(The input):

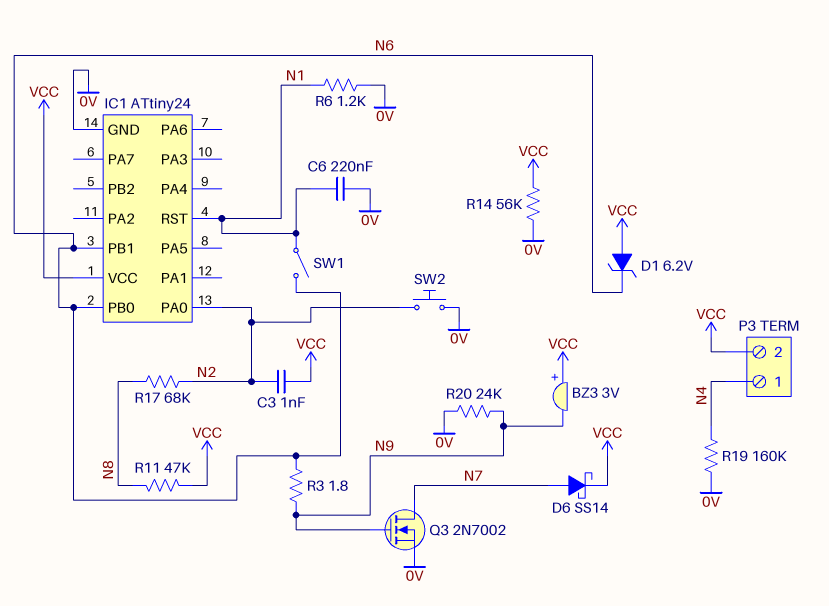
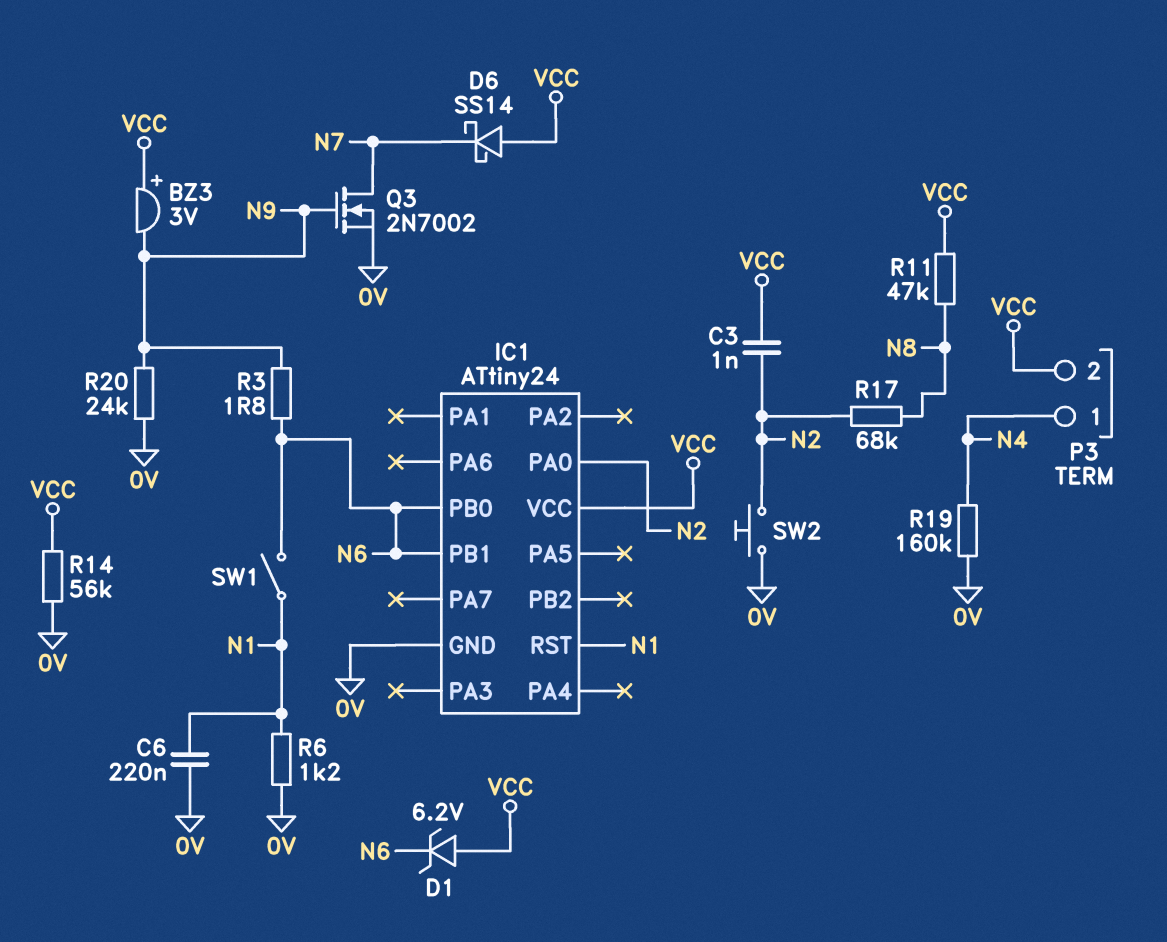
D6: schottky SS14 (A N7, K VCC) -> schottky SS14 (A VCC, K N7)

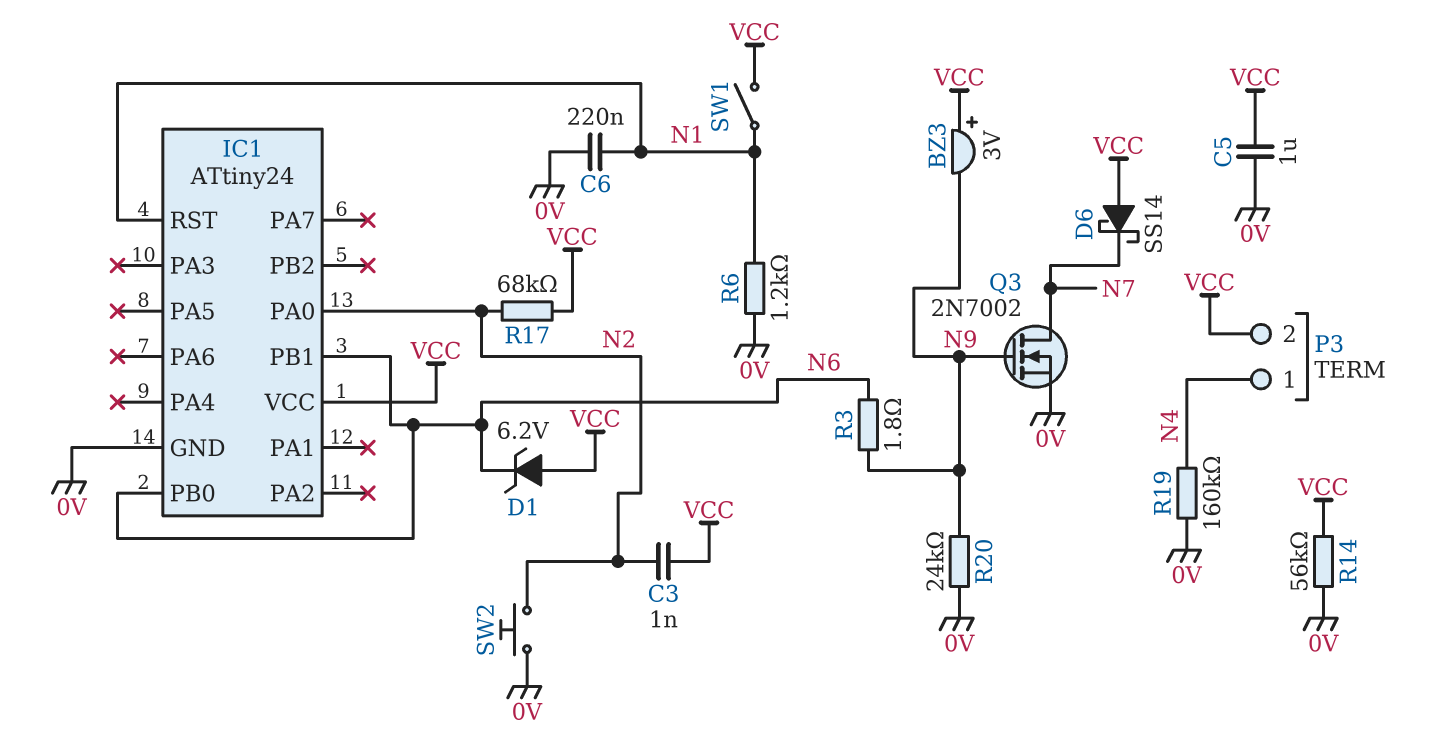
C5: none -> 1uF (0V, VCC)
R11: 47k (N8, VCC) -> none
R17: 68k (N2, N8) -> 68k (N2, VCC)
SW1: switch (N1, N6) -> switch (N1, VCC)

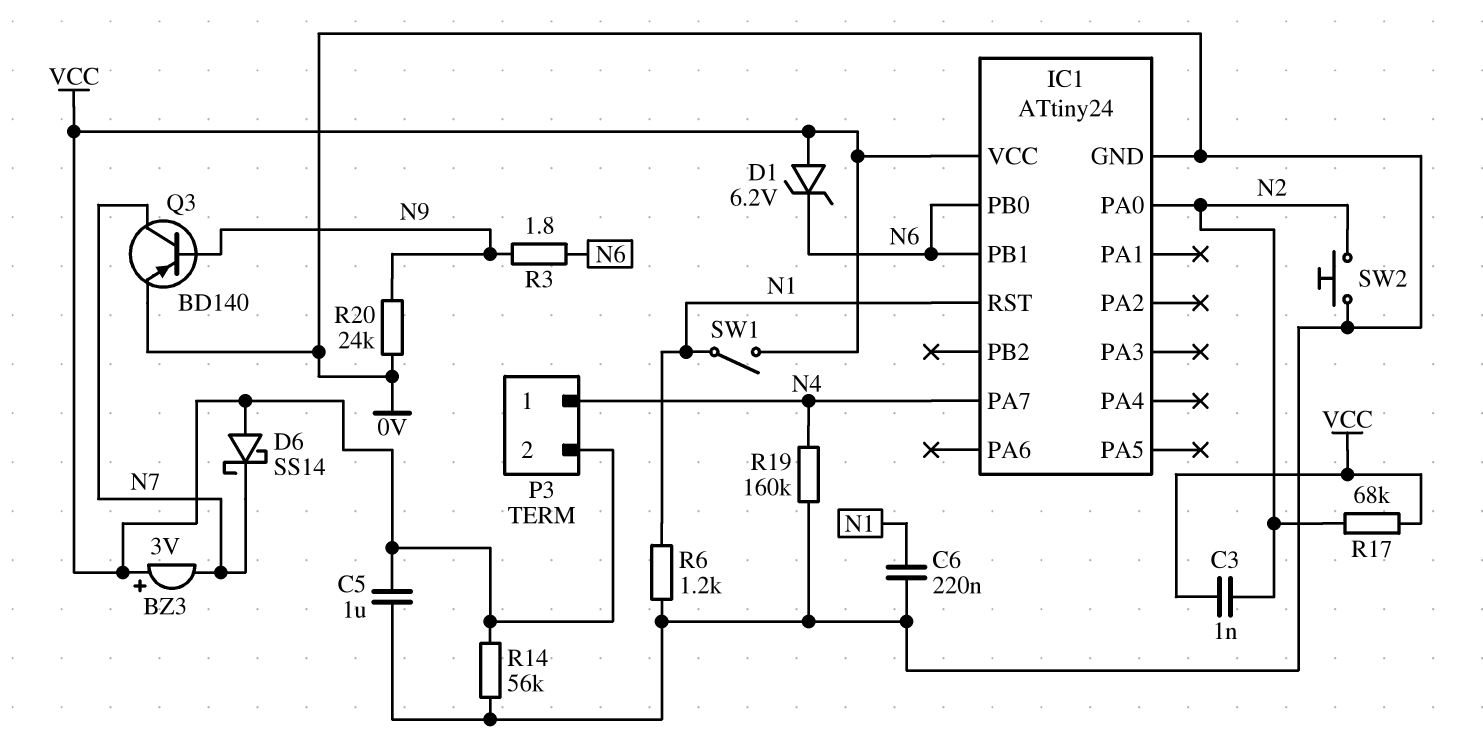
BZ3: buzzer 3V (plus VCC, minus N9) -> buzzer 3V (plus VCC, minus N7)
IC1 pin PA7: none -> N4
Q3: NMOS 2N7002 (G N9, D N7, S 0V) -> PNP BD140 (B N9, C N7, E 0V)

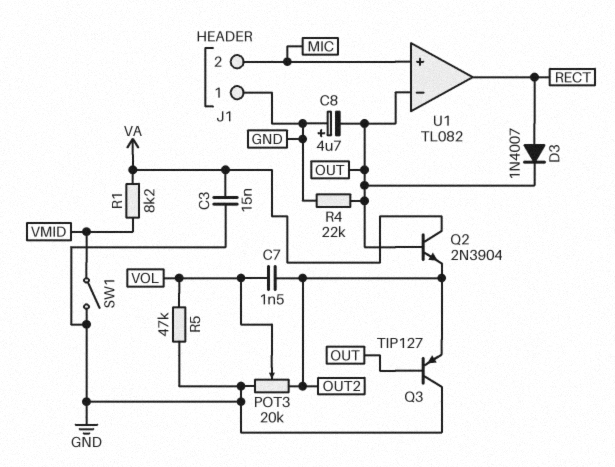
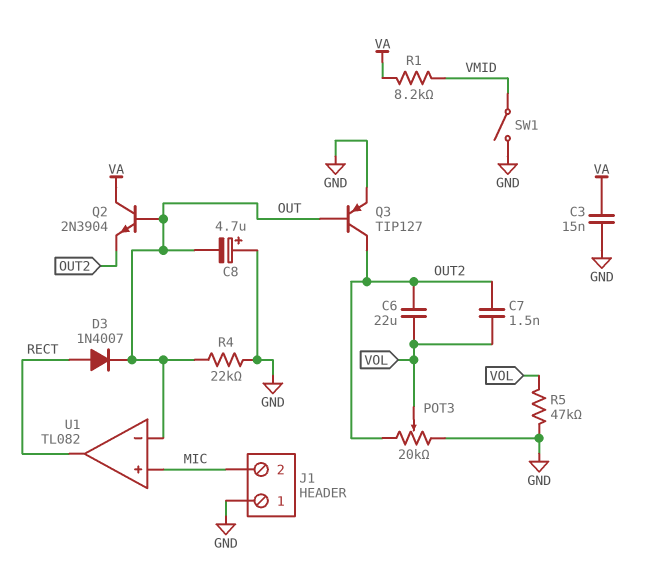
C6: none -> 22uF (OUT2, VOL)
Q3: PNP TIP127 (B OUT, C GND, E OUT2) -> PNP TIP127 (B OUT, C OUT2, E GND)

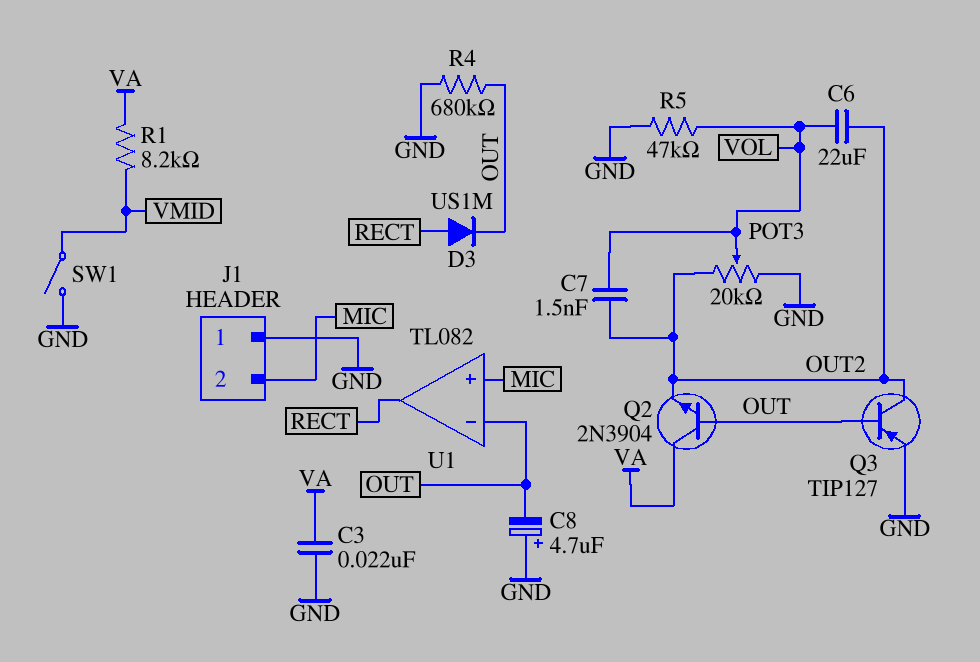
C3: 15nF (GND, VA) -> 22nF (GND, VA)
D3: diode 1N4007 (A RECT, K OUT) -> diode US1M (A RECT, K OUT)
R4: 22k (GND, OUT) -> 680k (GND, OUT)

(What this task involves): Set the pictures aside and reproduce the data above exactly.

(Answer below):
D6: schottky SS14 (A N7, K VCC) -> schottky SS14 (A VCC, K N7)

C5: none -> 1uF (0V, VCC)
R11: 47k (N8, VCC) -> none
R17: 68k (N2, N8) -> 68k (N2, VCC)
SW1: switch (N1, N6) -> switch (N1, VCC)

BZ3: buzzer 3V (plus VCC, minus N9) -> buzzer 3V (plus VCC, minus N7)
IC1 pin PA7: none -> N4
Q3: NMOS 2N7002 (G N9, D N7, S 0V) -> PNP BD140 (B N9, C N7, E 0V)

C6: none -> 22uF (OUT2, VOL)
Q3: PNP TIP127 (B OUT, C GND, E OUT2) -> PNP TIP127 (B OUT, C OUT2, E GND)

C3: 15nF (GND, VA) -> 22nF (GND, VA)
D3: diode 1N4007 (A RECT, K OUT) -> diode US1M (A RECT, K OUT)
R4: 22k (GND, OUT) -> 680k (GND, OUT)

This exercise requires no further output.